RECORDED INFORMATION:
-------

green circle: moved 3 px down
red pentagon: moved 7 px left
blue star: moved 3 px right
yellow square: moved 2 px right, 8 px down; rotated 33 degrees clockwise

-------

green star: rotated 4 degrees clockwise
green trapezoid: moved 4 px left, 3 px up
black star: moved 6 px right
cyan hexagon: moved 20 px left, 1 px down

-------

TASK GOAL:
From the entries above, return each line with the word "left" in it.

WRITTEN SOLUTION:
red pentagon: moved 7 px left
green trapezoid: moved 4 px left, 3 px up
cyan hexagon: moved 20 px left, 1 px down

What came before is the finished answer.